[Task prompt]
When you reach the line with "turquoise domino [352,416,447,521]" in the data below, begin printing lines exactly, and stop once the line with "blue shoe [134,195,210,259] -> none" has been printed.

(Information Opens)

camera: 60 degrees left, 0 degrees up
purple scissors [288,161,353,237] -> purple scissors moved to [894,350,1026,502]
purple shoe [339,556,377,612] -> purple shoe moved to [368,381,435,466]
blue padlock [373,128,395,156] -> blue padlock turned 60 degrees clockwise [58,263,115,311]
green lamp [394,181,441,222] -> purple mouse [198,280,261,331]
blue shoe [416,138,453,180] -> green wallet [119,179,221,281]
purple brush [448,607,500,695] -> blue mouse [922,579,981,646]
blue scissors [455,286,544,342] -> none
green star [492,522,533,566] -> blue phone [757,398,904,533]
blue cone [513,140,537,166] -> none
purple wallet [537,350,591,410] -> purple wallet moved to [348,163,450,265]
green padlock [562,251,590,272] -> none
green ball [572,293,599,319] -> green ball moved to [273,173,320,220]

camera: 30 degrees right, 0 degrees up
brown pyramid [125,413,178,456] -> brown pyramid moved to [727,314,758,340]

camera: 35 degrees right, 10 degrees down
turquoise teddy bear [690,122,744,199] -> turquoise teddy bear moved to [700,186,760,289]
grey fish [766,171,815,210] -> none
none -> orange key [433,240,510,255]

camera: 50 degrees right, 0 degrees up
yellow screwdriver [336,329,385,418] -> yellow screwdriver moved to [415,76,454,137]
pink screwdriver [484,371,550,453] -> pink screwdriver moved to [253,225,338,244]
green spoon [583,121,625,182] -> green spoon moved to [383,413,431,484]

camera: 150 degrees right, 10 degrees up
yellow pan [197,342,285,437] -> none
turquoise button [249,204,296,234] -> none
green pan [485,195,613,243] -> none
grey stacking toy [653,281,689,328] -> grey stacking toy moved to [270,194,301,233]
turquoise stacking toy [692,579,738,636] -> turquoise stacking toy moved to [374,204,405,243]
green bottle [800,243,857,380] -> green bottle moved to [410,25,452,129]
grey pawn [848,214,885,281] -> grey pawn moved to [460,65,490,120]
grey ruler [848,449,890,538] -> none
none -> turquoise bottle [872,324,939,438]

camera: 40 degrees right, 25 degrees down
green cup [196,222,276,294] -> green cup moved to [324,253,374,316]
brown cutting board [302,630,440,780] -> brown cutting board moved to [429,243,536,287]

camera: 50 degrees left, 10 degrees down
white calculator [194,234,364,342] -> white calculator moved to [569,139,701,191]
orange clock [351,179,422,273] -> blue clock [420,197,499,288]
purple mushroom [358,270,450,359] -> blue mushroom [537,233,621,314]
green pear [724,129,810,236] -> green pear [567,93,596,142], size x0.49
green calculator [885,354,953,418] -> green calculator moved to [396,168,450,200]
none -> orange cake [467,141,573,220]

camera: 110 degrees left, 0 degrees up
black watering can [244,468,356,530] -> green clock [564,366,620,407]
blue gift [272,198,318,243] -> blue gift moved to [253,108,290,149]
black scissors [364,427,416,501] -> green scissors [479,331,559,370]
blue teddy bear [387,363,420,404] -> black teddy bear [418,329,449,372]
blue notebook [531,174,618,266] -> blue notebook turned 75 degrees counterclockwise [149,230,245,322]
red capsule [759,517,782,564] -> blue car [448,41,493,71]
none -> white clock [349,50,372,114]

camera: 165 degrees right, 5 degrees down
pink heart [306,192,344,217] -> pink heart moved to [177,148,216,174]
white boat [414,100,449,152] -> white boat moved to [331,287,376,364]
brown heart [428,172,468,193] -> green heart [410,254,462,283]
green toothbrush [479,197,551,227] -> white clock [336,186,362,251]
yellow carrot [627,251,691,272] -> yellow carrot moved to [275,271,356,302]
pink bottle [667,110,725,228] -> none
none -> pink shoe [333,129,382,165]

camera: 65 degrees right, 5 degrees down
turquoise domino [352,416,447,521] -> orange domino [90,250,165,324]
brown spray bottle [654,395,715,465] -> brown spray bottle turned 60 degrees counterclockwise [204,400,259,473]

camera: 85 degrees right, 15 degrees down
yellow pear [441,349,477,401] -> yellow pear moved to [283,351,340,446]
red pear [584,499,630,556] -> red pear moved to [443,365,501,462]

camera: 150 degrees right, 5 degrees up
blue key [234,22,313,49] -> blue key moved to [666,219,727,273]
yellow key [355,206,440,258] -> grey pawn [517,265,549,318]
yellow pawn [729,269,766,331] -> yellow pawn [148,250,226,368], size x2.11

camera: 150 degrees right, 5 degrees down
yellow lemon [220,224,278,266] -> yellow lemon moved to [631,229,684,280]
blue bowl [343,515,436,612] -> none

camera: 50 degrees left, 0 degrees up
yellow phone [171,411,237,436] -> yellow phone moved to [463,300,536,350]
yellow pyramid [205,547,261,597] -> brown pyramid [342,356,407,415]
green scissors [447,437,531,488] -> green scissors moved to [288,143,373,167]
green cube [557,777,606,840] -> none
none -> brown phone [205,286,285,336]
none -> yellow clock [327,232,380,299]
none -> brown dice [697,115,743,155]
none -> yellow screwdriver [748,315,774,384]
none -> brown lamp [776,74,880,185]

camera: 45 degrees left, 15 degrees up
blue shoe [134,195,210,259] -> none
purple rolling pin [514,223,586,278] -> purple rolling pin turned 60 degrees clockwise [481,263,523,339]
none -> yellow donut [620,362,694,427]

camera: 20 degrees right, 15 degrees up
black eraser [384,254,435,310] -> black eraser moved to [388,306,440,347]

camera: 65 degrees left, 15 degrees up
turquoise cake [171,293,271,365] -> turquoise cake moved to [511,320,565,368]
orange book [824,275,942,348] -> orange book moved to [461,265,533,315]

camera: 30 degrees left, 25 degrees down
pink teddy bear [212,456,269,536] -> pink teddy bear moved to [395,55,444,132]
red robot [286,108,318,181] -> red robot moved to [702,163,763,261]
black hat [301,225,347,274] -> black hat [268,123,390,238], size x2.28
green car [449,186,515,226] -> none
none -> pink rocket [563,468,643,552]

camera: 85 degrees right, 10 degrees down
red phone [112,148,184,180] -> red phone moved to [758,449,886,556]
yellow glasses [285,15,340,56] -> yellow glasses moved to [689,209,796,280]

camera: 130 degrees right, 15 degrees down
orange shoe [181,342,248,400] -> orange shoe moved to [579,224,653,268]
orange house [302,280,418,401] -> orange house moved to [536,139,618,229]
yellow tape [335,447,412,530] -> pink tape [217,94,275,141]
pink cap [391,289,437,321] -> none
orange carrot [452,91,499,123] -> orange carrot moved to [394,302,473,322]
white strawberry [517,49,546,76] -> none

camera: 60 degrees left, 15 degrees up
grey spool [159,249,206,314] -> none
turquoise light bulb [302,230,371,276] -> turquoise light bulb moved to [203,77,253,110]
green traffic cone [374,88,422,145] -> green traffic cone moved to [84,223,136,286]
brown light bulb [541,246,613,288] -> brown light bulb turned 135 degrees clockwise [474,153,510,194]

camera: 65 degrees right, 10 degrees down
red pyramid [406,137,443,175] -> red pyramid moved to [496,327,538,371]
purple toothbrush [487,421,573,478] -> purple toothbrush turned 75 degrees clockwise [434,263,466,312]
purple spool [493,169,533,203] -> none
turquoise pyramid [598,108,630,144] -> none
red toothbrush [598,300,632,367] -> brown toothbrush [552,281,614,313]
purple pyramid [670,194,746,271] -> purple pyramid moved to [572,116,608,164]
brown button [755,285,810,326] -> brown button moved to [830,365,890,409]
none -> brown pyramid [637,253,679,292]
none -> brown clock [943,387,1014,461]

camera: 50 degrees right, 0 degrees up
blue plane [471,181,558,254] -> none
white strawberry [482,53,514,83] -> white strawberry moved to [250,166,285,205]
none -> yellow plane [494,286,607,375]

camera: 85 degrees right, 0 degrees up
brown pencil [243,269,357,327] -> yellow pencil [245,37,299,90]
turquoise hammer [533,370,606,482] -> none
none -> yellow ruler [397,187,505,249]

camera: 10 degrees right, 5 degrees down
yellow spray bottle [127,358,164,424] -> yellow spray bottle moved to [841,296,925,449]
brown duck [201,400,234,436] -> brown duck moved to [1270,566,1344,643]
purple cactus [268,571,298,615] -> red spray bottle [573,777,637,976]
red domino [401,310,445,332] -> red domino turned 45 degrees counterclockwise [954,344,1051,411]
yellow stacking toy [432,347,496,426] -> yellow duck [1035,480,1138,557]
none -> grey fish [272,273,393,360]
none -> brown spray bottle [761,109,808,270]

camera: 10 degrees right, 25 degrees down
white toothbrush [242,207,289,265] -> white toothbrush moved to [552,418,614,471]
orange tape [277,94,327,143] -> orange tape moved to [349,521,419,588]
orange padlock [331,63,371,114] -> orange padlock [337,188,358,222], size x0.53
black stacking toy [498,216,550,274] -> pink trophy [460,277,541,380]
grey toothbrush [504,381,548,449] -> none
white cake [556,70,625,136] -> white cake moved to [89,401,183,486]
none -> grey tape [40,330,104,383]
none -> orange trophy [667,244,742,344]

(Information Closes)

[Written response]
turquoise domino [352,416,447,521] -> orange domino [90,250,165,324]
brown spray bottle [654,395,715,465] -> brown spray bottle turned 60 degrees counterclockwise [204,400,259,473]

camera: 85 degrees right, 15 degrees down
yellow pear [441,349,477,401] -> yellow pear moved to [283,351,340,446]
red pear [584,499,630,556] -> red pear moved to [443,365,501,462]

camera: 150 degrees right, 5 degrees up
blue key [234,22,313,49] -> blue key moved to [666,219,727,273]
yellow key [355,206,440,258] -> grey pawn [517,265,549,318]
yellow pawn [729,269,766,331] -> yellow pawn [148,250,226,368], size x2.11

camera: 150 degrees right, 5 degrees down
yellow lemon [220,224,278,266] -> yellow lemon moved to [631,229,684,280]
blue bowl [343,515,436,612] -> none

camera: 50 degrees left, 0 degrees up
yellow phone [171,411,237,436] -> yellow phone moved to [463,300,536,350]
yellow pyramid [205,547,261,597] -> brown pyramid [342,356,407,415]
green scissors [447,437,531,488] -> green scissors moved to [288,143,373,167]
green cube [557,777,606,840] -> none
none -> brown phone [205,286,285,336]
none -> yellow clock [327,232,380,299]
none -> brown dice [697,115,743,155]
none -> yellow screwdriver [748,315,774,384]
none -> brown lamp [776,74,880,185]

camera: 45 degrees left, 15 degrees up
blue shoe [134,195,210,259] -> none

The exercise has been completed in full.